Repeat these records exactly, pictures excluded.
*** Opening of Provided material ***
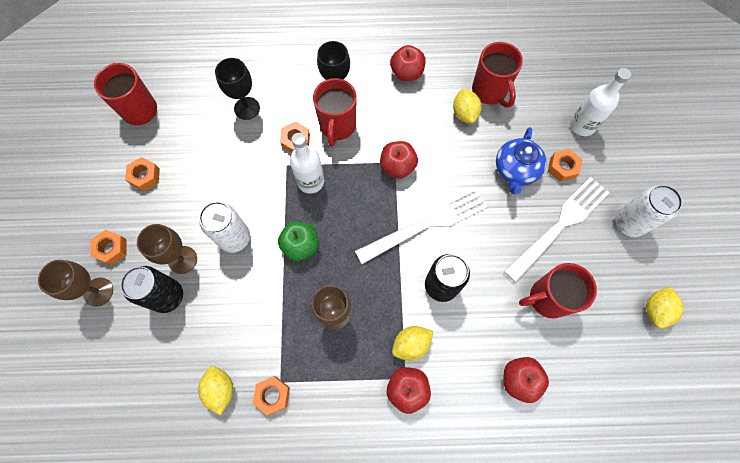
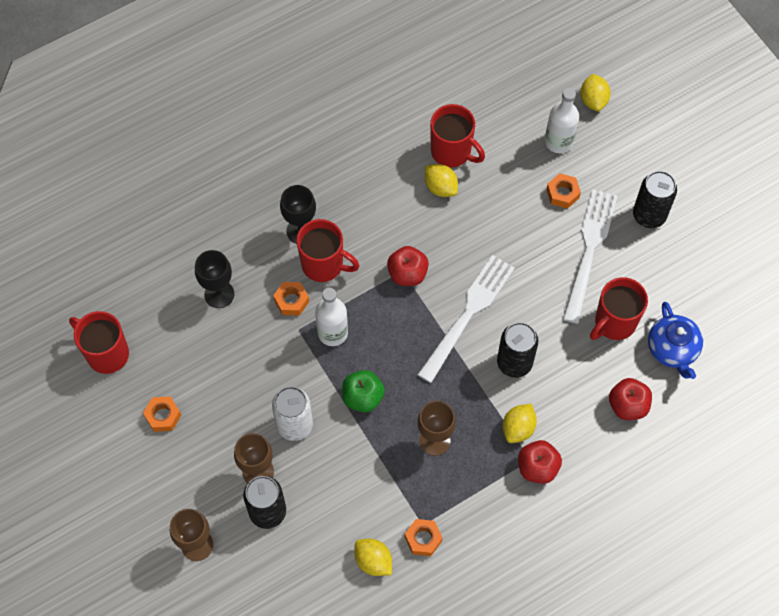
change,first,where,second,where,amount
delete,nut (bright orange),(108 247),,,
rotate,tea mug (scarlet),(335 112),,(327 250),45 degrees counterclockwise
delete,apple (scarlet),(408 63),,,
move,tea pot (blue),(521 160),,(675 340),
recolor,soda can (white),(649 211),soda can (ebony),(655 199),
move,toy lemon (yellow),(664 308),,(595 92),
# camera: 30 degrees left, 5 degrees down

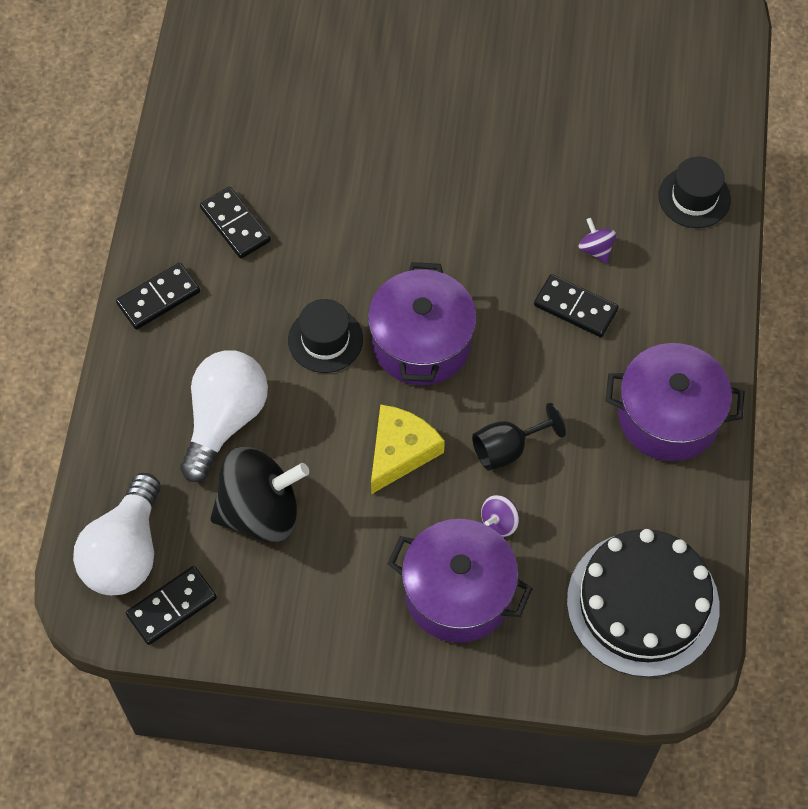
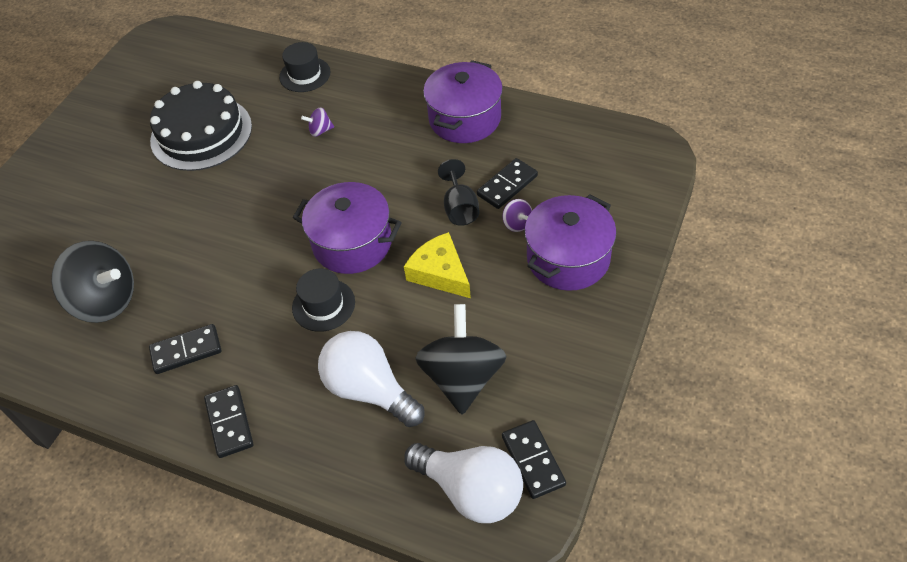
change,first,where,second,where,amount
move,domino tile (ebony),(576 305),,(507 183),
move,layer cake (ebony),(643 603),,(201 126),
insert,,,toy top (ebony),(92 282),
# camera: 70 degrees left, 10 degrees down

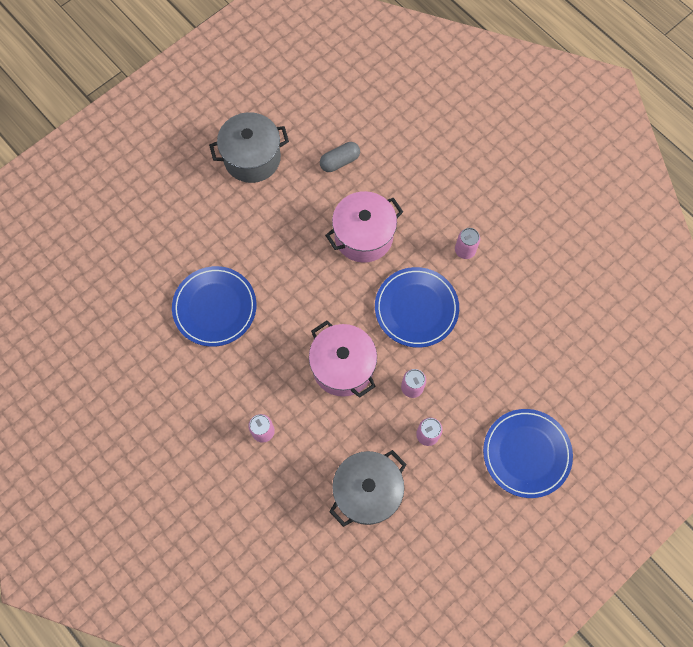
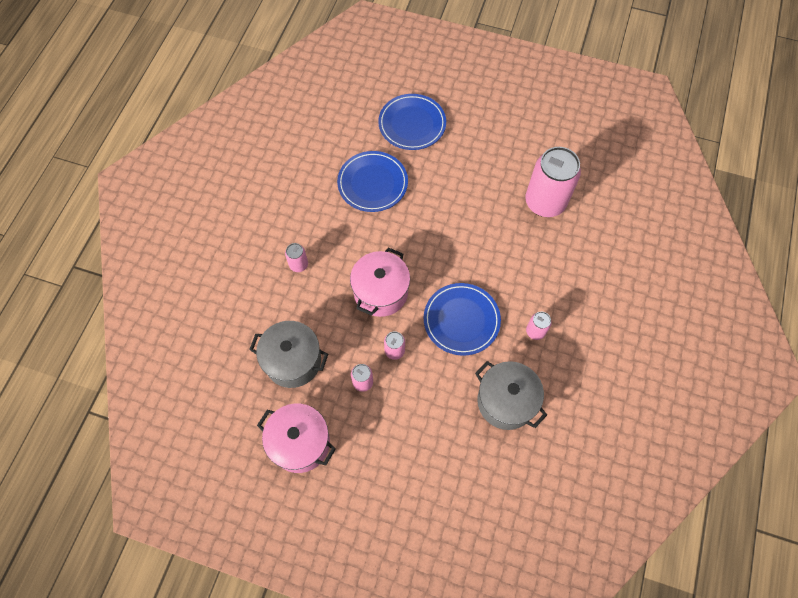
change,first,where,second,where,amount
move,pot (gray),(249 147),,(511 395),
replace,pill (gray),(340 157),soda can (rosy),(553 182),
move,pot (rosy),(364 227),,(296 438),
move,flat dish (blue),(528 453),,(412 122),
# camera: 60 degrees right, 5 degrees down

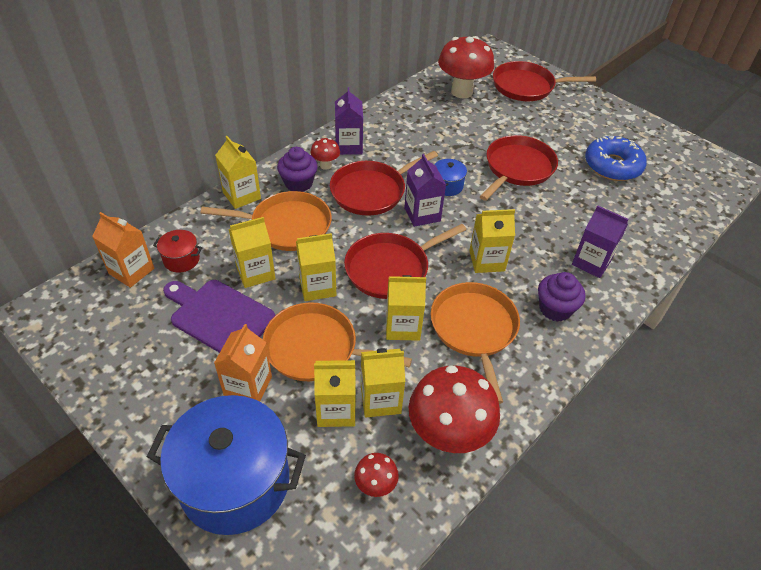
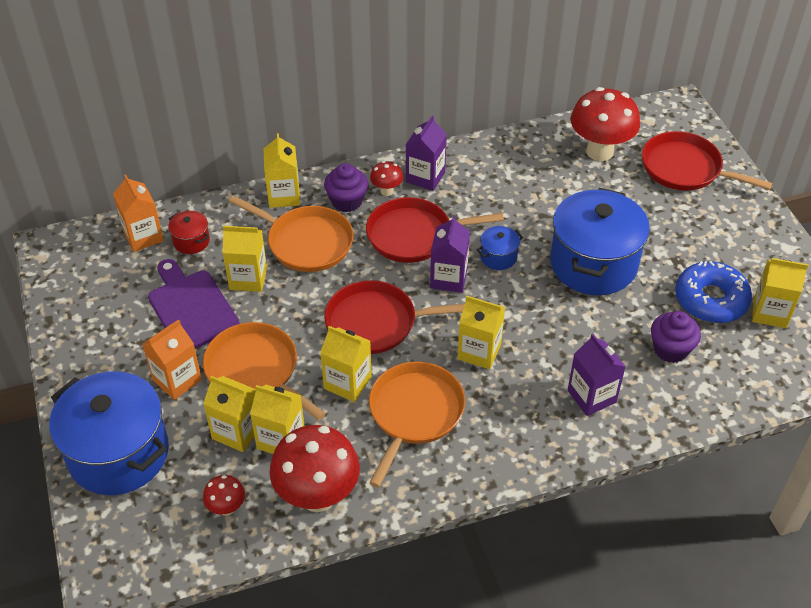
change,first,where,second,where,amount
move,milk carton (yellow),(316 267),,(780 293),
replace,skillet (scarlet),(519 168),pot (blue),(600 241),
move,cupcake (violet),(561 297),,(676 337),
# camera: 30 degrees right, 0 degrees up

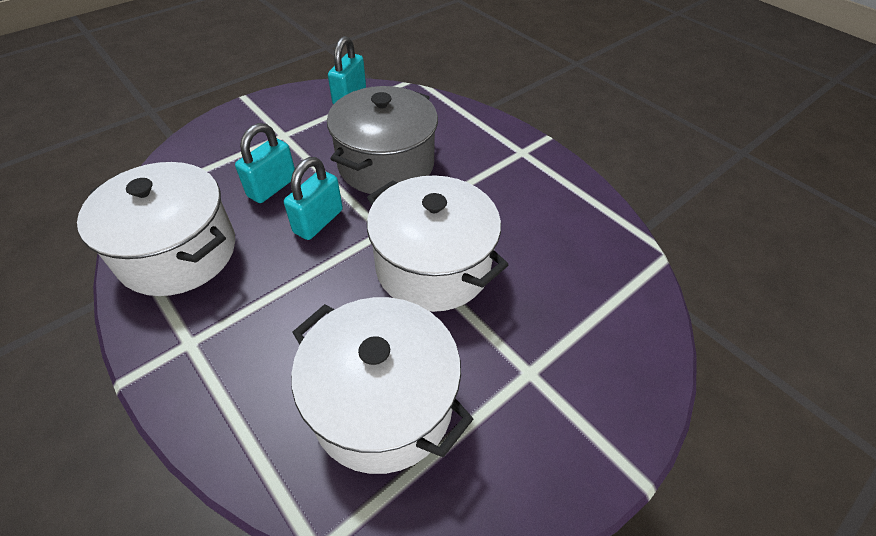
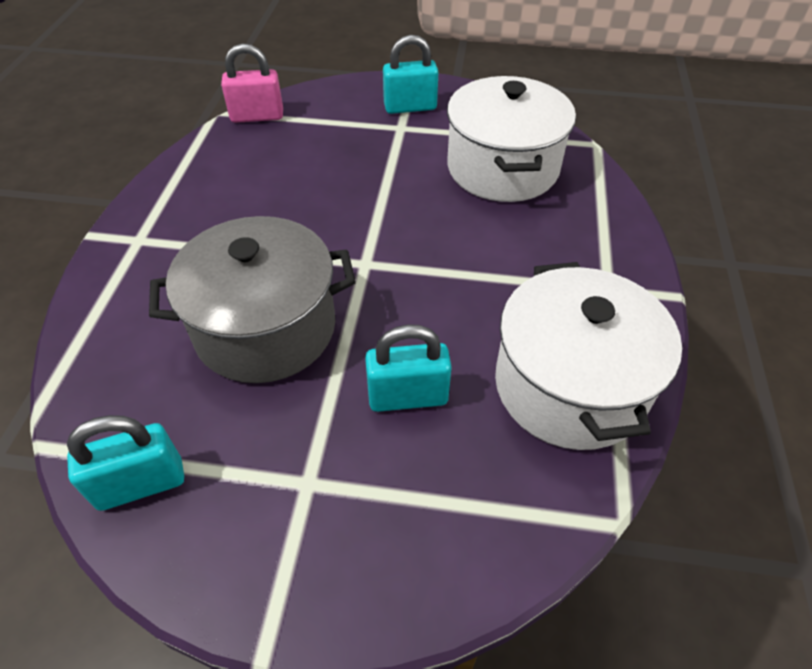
change,first,where,second,where,amount
move,padlock (turquoise),(313 198),,(410 74),
delete,pot (white),(437 243),,,
insert,,,padlock (rosy),(252 83),
# camera: 130 degrees left, 0 degrees up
*** Close of Provided material ***
● Output below:
change,first,where,second,where,amount
delete,nut (bright orange),(108 247),,,
rotate,tea mug (scarlet),(335 112),,(327 250),45 degrees counterclockwise
delete,apple (scarlet),(408 63),,,
move,tea pot (blue),(521 160),,(675 340),
recolor,soda can (white),(649 211),soda can (ebony),(655 199),
move,toy lemon (yellow),(664 308),,(595 92),
# camera: 30 degrees left, 5 degrees down

change,first,where,second,where,amount
move,domino tile (ebony),(576 305),,(507 183),
move,layer cake (ebony),(643 603),,(201 126),
insert,,,toy top (ebony),(92 282),
# camera: 70 degrees left, 10 degrees down

change,first,where,second,where,amount
move,pot (gray),(249 147),,(511 395),
replace,pill (gray),(340 157),soda can (rosy),(553 182),
move,pot (rosy),(364 227),,(296 438),
move,flat dish (blue),(528 453),,(412 122),
# camera: 60 degrees right, 5 degrees down

change,first,where,second,where,amount
move,milk carton (yellow),(316 267),,(780 293),
replace,skillet (scarlet),(519 168),pot (blue),(600 241),
move,cupcake (violet),(561 297),,(676 337),
# camera: 30 degrees right, 0 degrees up

change,first,where,second,where,amount
move,padlock (turquoise),(313 198),,(410 74),
delete,pot (white),(437 243),,,
insert,,,padlock (rosy),(252 83),
# camera: 130 degrees left, 0 degrees up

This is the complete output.